## WHAT IS BEING ASKED
Could you output the text lines of the data below as a JSON list of strings, one string per line, with blank lines skipped? Leave the pictures out.

━━━━━ RECORDS TO USE

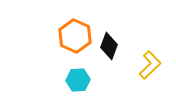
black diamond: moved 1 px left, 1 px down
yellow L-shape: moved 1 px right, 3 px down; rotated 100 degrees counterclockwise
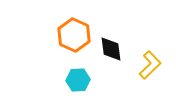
orange hexagon: moved 1 px left, 1 px up
black diamond: moved 2 px right, 3 px down; rotated 28 degrees counterclockwise
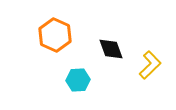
orange hexagon: moved 19 px left
black diamond: rotated 12 degrees counterclockwise
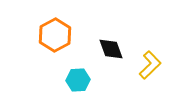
orange hexagon: rotated 8 degrees clockwise
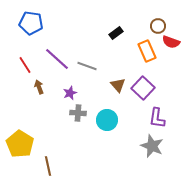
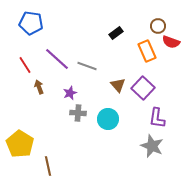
cyan circle: moved 1 px right, 1 px up
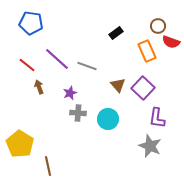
red line: moved 2 px right; rotated 18 degrees counterclockwise
gray star: moved 2 px left
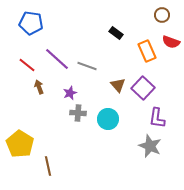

━━━━━━━━━━

## RESPONSE
[
  "black diamond: moved 1 px left, 1 px down",
  "yellow L-shape: moved 1 px right, 3 px down; rotated 100 degrees counterclockwise",
  "orange hexagon: moved 1 px left, 1 px up",
  "black diamond: moved 2 px right, 3 px down; rotated 28 degrees counterclockwise",
  "orange hexagon: moved 19 px left",
  "black diamond: rotated 12 degrees counterclockwise",
  "orange hexagon: rotated 8 degrees clockwise",
  "cyan circle: moved 1 px right, 1 px up",
  "red line: moved 2 px right; rotated 18 degrees counterclockwise",
  "gray star: moved 2 px left"
]